━━━━━ Task data
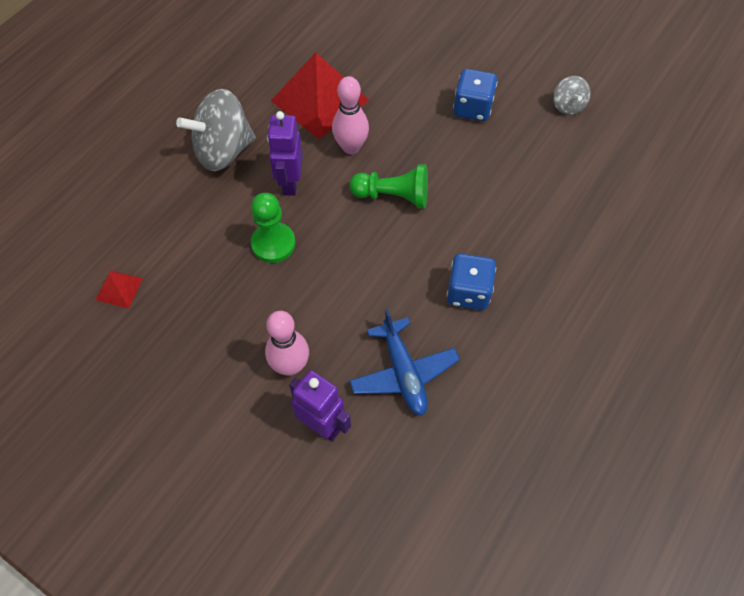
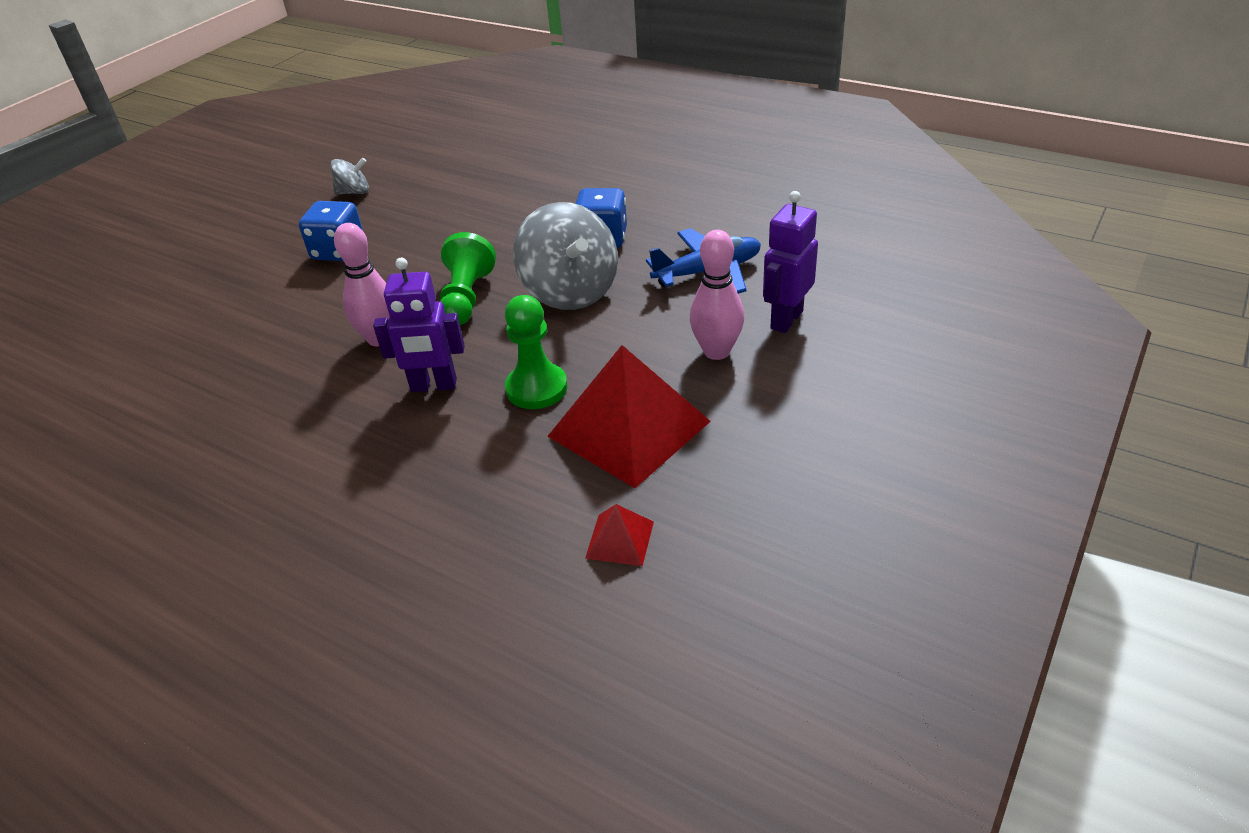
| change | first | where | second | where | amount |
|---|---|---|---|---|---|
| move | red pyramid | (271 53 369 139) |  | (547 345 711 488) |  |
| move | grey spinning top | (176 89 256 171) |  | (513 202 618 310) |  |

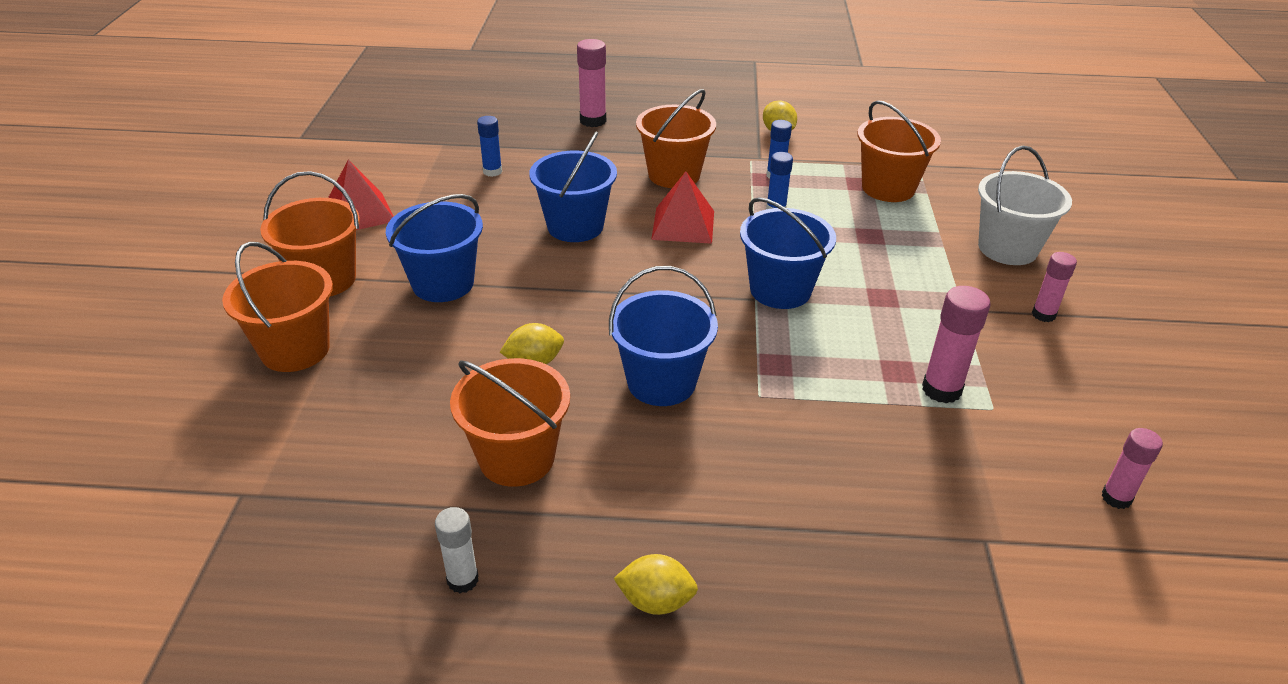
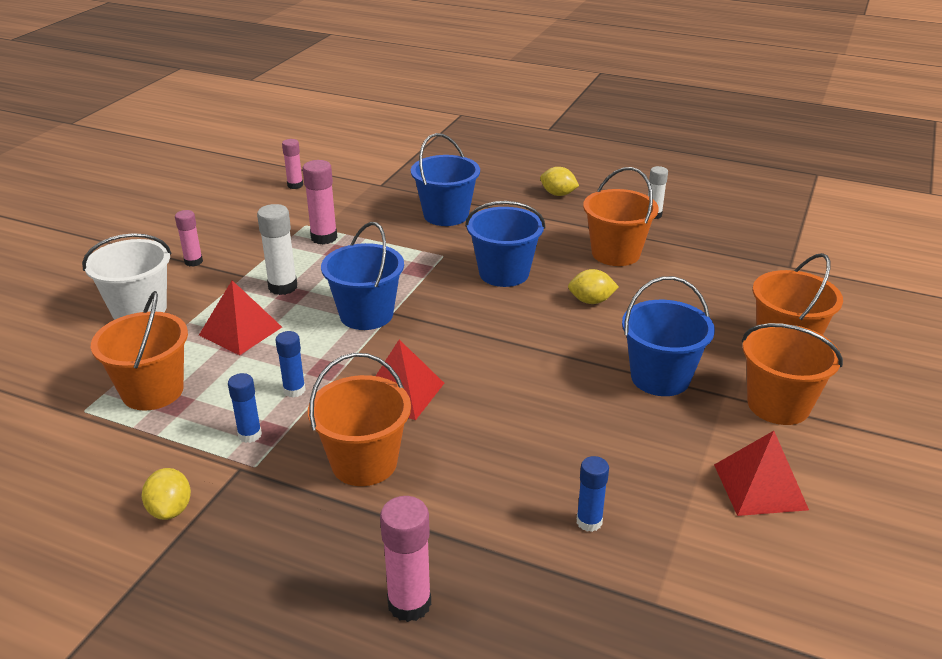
| change | first | where | second | where | amount |
|---|---|---|---|---|---|
| move | blue bucket | (529 131 617 242) |  | (411 133 480 226) |  |
| insert |  |  | white glue stick | (257 204 297 295) |  |
| insert |  |  | red pyramid | (199 280 282 355) |  |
━━━━━━━━━━
• [What you have to do]
Could you output the lines above exactly, with no pictures included?

• [Result of the exercise]
| change | first | where | second | where | amount |
|---|---|---|---|---|---|
| move | red pyramid | (271 53 369 139) |  | (547 345 711 488) |  |
| move | grey spinning top | (176 89 256 171) |  | (513 202 618 310) |  |

| change | first | where | second | where | amount |
|---|---|---|---|---|---|
| move | blue bucket | (529 131 617 242) |  | (411 133 480 226) |  |
| insert |  |  | white glue stick | (257 204 297 295) |  |
| insert |  |  | red pyramid | (199 280 282 355) |  |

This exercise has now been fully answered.